§ **Problem description**: Look through the data and write out every line with the word "ball" in it.

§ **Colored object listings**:
BEGIN
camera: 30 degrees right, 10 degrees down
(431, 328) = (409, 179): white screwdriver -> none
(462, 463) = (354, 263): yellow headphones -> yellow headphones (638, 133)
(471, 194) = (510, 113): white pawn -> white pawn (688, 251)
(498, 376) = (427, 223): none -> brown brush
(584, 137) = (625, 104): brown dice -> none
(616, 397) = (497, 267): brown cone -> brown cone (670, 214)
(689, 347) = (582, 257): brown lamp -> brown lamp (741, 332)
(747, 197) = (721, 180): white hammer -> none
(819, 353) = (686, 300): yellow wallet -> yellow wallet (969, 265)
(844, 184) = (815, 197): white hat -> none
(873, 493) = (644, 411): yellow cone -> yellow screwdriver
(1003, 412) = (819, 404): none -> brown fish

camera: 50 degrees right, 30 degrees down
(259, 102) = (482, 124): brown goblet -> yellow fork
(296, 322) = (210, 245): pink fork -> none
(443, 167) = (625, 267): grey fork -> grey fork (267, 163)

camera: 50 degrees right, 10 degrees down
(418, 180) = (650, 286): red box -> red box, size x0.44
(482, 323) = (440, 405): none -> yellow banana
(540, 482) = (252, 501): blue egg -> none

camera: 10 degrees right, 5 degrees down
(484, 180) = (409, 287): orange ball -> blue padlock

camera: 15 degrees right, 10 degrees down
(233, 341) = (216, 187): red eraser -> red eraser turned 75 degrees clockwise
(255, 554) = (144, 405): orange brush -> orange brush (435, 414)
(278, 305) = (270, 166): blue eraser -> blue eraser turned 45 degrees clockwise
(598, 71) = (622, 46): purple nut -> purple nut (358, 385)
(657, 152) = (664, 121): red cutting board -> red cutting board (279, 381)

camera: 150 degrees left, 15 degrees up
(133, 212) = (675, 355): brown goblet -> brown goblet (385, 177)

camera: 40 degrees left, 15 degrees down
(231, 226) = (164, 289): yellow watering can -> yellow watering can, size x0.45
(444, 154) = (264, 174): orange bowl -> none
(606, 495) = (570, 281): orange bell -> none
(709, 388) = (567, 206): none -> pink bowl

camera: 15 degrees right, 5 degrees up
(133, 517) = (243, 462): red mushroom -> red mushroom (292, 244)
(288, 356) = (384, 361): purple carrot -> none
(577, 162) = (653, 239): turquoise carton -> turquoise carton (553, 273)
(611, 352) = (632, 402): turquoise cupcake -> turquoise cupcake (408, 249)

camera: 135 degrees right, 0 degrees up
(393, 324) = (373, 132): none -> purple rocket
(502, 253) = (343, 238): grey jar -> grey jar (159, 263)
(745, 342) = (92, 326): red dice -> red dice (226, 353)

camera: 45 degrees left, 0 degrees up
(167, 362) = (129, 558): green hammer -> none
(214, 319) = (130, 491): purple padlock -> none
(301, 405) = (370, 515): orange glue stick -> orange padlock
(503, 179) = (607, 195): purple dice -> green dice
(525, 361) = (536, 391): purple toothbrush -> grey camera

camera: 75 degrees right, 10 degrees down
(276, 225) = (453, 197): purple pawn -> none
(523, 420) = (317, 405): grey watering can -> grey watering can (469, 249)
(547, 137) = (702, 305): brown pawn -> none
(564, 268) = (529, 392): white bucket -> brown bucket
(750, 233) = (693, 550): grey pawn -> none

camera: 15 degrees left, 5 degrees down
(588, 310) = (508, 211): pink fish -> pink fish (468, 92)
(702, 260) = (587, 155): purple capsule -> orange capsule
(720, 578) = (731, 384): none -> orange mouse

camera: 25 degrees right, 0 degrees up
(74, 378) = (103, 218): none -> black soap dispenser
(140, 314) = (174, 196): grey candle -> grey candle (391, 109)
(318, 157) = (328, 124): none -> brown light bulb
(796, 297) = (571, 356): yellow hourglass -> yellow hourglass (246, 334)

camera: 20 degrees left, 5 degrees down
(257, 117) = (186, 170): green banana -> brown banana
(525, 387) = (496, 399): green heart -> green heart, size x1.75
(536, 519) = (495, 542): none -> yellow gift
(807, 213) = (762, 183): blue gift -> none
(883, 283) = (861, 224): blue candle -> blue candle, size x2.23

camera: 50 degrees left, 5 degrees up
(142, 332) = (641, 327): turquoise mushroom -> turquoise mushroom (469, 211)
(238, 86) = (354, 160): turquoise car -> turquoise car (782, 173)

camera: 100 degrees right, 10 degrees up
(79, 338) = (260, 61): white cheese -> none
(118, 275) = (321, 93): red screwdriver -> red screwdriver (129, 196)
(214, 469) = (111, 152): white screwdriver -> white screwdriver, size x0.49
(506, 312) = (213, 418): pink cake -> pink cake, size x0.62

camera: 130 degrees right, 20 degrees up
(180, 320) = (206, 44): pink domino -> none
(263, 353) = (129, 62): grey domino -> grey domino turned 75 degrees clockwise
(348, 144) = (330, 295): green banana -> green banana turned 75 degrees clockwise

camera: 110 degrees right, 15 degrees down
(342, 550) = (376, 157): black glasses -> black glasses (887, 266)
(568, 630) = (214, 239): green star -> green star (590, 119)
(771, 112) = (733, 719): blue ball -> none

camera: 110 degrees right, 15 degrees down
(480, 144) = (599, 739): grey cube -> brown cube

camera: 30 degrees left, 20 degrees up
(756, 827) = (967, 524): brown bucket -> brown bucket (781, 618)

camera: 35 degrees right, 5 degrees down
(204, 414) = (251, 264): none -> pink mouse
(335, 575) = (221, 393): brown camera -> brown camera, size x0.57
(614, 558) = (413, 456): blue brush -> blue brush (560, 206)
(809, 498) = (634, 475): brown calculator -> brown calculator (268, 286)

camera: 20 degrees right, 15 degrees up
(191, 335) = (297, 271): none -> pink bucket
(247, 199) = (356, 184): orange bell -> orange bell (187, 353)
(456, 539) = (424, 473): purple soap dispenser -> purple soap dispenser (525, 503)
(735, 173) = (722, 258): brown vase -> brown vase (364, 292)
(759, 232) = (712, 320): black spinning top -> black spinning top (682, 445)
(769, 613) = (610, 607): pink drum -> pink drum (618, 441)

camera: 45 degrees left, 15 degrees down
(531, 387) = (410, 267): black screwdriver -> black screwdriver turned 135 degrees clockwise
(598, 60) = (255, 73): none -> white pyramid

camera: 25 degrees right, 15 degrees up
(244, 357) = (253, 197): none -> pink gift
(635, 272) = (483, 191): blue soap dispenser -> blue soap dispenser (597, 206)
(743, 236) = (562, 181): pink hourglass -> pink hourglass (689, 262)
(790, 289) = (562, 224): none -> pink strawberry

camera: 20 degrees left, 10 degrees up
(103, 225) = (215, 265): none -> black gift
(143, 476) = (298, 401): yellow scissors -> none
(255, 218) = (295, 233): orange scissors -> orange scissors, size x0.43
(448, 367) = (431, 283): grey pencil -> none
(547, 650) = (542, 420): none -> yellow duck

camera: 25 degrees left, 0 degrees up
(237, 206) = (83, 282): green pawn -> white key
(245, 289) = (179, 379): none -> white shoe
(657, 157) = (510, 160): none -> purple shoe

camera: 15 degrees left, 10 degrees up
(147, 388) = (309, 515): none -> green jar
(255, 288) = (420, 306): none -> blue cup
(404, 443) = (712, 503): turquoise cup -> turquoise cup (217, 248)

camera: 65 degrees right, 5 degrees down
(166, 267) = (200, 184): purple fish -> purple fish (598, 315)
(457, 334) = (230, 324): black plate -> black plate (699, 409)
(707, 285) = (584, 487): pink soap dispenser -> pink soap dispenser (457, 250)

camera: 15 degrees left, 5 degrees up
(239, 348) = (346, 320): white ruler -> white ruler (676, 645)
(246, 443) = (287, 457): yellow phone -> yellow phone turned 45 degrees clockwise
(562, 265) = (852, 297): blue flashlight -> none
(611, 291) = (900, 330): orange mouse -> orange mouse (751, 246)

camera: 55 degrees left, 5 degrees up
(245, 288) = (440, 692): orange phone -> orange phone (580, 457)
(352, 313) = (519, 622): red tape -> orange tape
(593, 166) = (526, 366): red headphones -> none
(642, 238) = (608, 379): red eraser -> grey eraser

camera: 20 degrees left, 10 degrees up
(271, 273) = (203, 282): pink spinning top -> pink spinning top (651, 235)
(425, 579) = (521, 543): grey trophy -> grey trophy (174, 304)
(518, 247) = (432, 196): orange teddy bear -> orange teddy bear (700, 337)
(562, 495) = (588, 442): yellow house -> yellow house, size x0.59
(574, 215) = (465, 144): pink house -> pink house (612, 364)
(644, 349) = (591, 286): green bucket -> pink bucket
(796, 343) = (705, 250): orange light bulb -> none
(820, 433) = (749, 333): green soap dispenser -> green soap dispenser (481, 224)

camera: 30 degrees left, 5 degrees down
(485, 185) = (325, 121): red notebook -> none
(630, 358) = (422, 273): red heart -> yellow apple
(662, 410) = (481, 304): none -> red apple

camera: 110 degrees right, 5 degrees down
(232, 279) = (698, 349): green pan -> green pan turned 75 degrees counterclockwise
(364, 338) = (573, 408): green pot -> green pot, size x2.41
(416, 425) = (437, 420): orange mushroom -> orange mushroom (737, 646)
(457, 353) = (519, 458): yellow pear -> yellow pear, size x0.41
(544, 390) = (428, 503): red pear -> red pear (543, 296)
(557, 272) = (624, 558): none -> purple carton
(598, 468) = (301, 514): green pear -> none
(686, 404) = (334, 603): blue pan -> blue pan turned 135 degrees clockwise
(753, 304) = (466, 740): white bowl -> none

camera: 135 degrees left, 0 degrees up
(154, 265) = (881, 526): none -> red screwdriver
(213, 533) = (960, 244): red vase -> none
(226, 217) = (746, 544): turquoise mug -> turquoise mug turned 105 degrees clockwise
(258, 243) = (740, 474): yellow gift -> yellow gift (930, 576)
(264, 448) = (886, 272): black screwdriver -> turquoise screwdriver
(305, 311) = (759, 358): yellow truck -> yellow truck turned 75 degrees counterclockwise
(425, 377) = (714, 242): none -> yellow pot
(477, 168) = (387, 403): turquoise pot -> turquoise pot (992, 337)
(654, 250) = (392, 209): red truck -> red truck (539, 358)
END
§ **Exercise result**:
(484, 180) = (409, 287): orange ball -> blue padlock
(771, 112) = (733, 719): blue ball -> none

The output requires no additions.